------ Task data ------
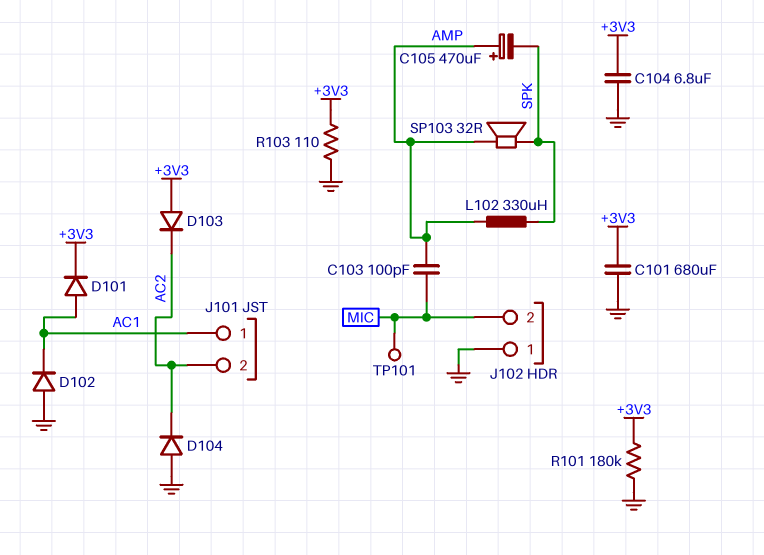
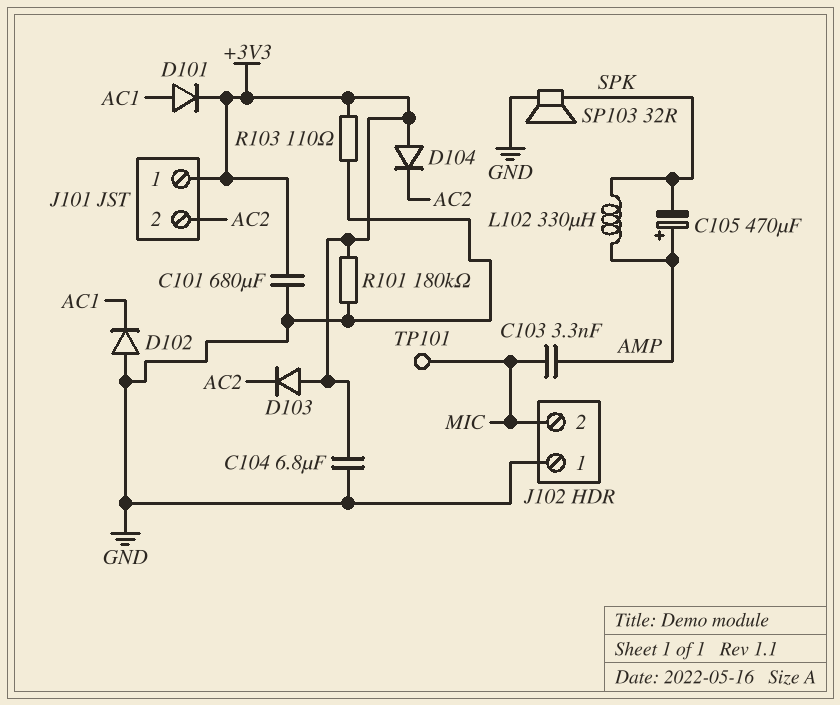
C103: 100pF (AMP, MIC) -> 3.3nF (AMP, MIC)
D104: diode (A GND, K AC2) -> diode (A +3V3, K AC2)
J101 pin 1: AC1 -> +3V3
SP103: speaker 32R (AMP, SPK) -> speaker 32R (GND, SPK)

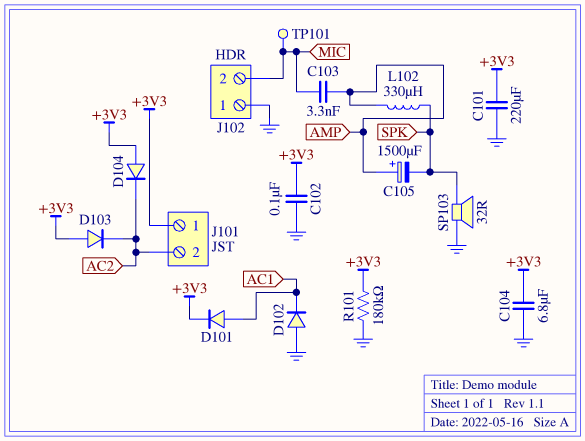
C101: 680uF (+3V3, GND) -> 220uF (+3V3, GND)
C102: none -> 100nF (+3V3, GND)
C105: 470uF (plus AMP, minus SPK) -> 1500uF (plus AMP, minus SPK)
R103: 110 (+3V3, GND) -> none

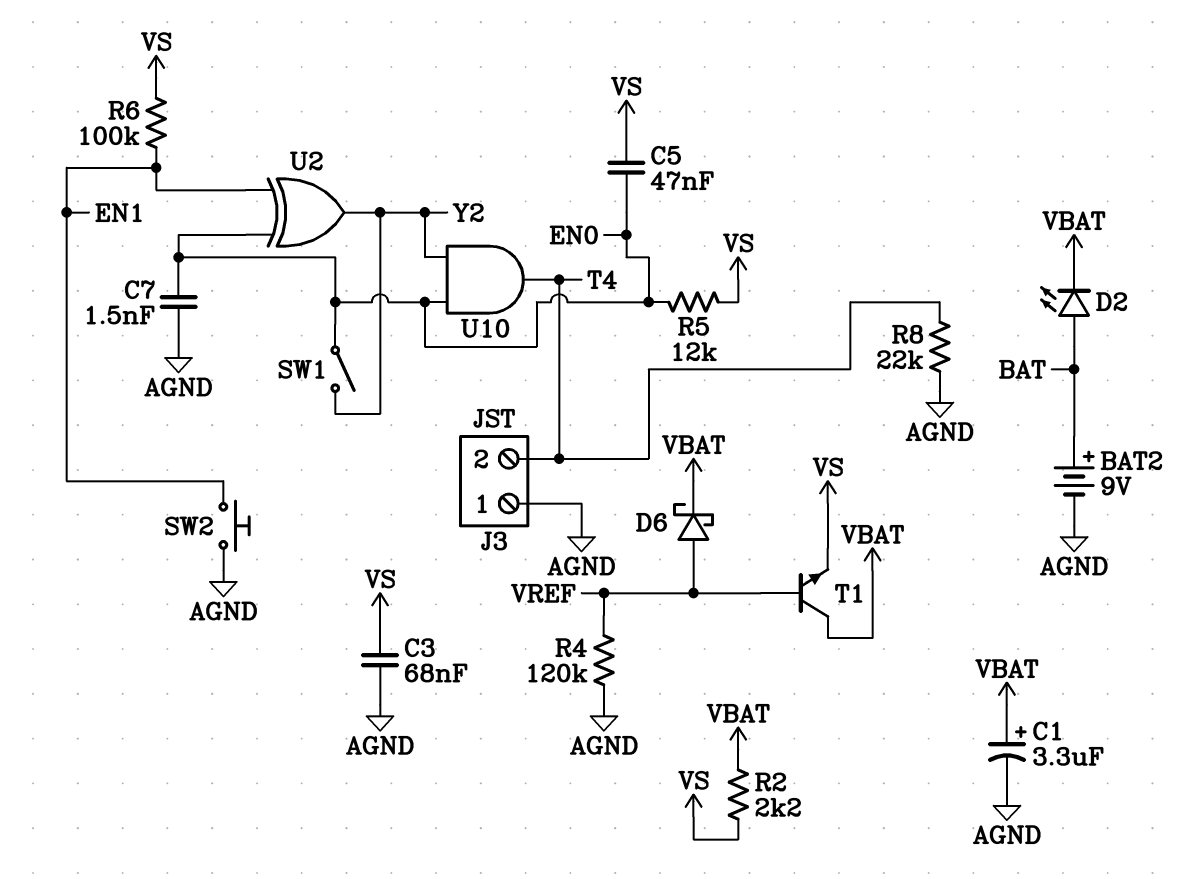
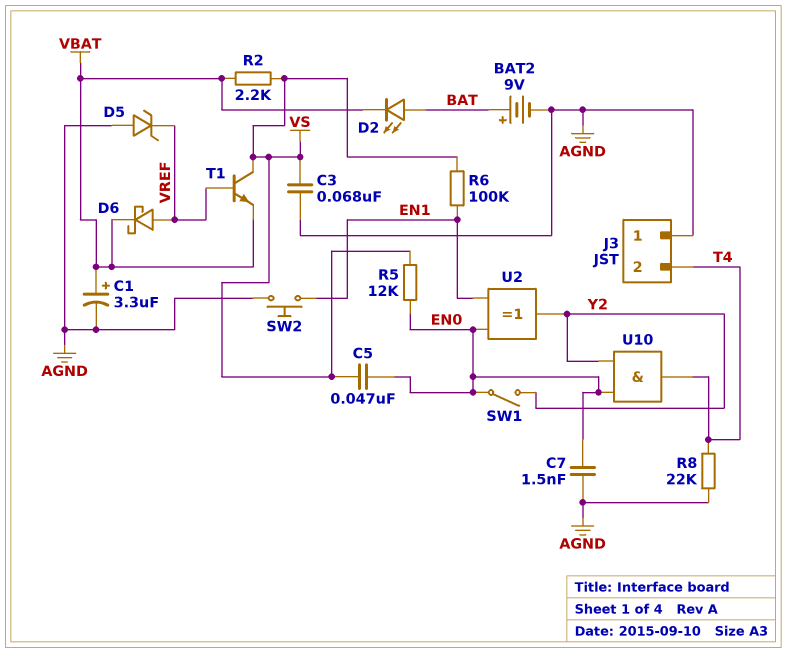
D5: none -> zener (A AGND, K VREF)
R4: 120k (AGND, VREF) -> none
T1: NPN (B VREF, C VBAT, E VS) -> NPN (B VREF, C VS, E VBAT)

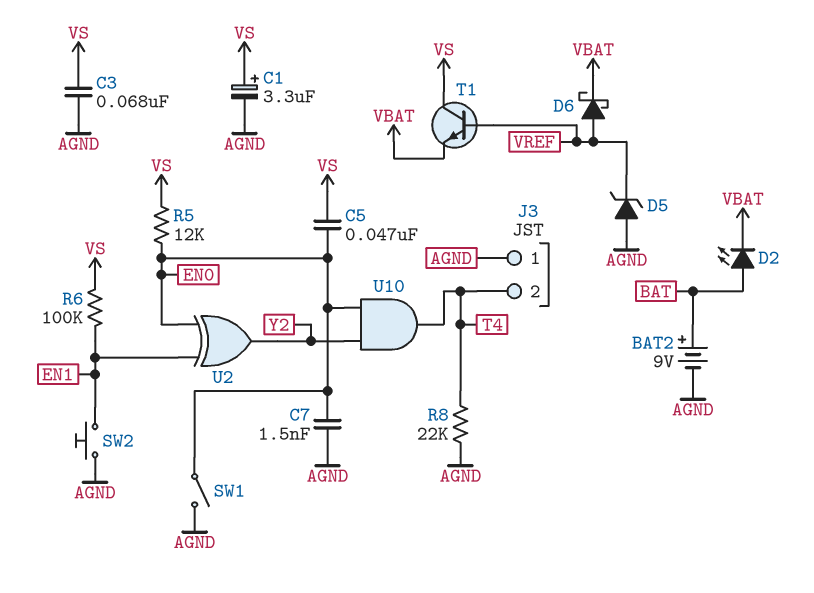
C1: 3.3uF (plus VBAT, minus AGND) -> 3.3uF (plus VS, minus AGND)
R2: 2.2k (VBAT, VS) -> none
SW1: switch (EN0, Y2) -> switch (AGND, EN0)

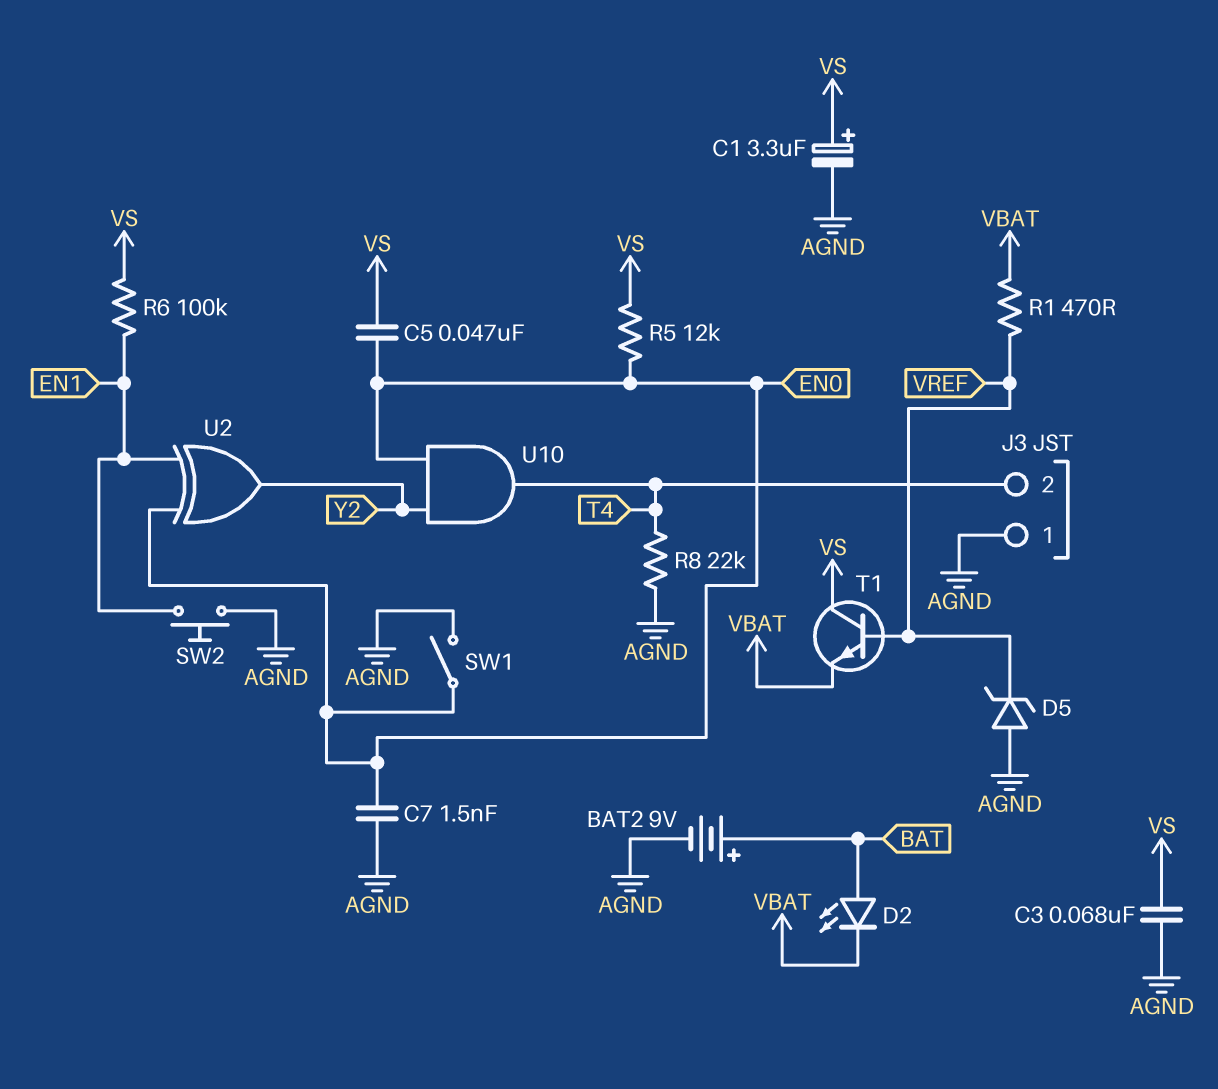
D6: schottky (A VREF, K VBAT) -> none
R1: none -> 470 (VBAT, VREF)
------
What you have to do> Could you repeat each line above exactly as written? Omit the pictures.

Solution>
C103: 100pF (AMP, MIC) -> 3.3nF (AMP, MIC)
D104: diode (A GND, K AC2) -> diode (A +3V3, K AC2)
J101 pin 1: AC1 -> +3V3
SP103: speaker 32R (AMP, SPK) -> speaker 32R (GND, SPK)

C101: 680uF (+3V3, GND) -> 220uF (+3V3, GND)
C102: none -> 100nF (+3V3, GND)
C105: 470uF (plus AMP, minus SPK) -> 1500uF (plus AMP, minus SPK)
R103: 110 (+3V3, GND) -> none

D5: none -> zener (A AGND, K VREF)
R4: 120k (AGND, VREF) -> none
T1: NPN (B VREF, C VBAT, E VS) -> NPN (B VREF, C VS, E VBAT)

C1: 3.3uF (plus VBAT, minus AGND) -> 3.3uF (plus VS, minus AGND)
R2: 2.2k (VBAT, VS) -> none
SW1: switch (EN0, Y2) -> switch (AGND, EN0)

D6: schottky (A VREF, K VBAT) -> none
R1: none -> 470 (VBAT, VREF)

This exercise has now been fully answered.